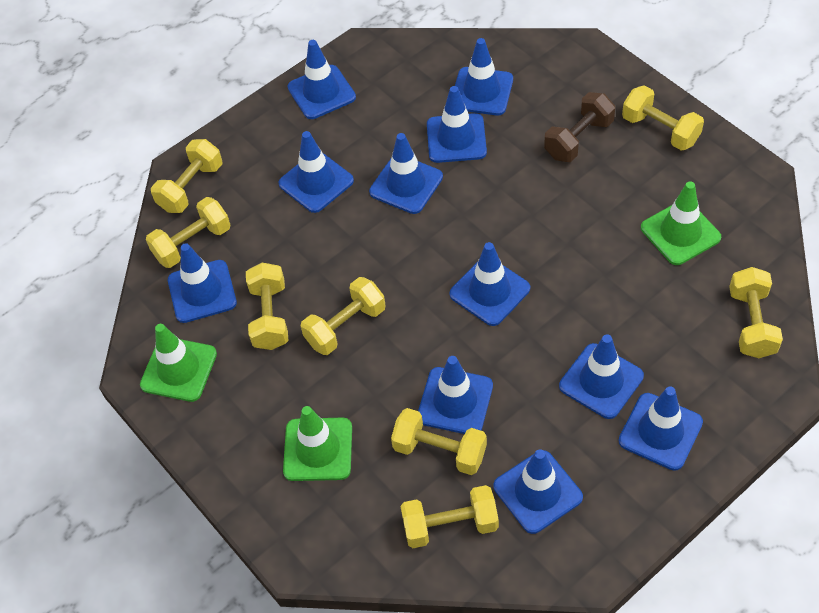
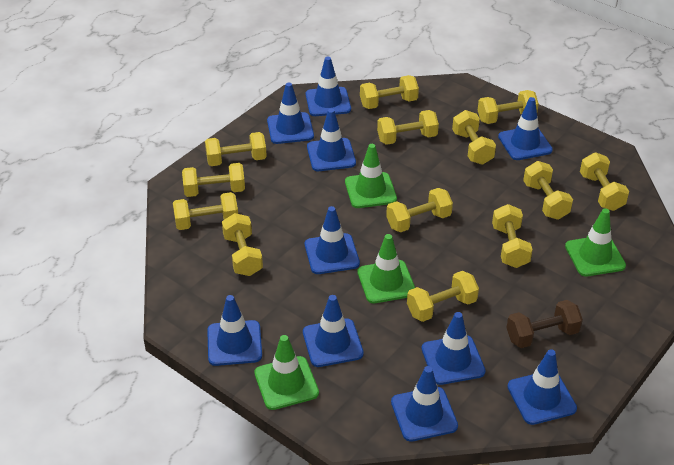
blue traffic cone: 11 -> 10
green traffic cone: 3 -> 4
yellow dumbbell: 8 -> 13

****

Search the listing above for "traffic" and copy every line that holds it.

*SOLUTION BELOW:*
blue traffic cone: 11 -> 10
green traffic cone: 3 -> 4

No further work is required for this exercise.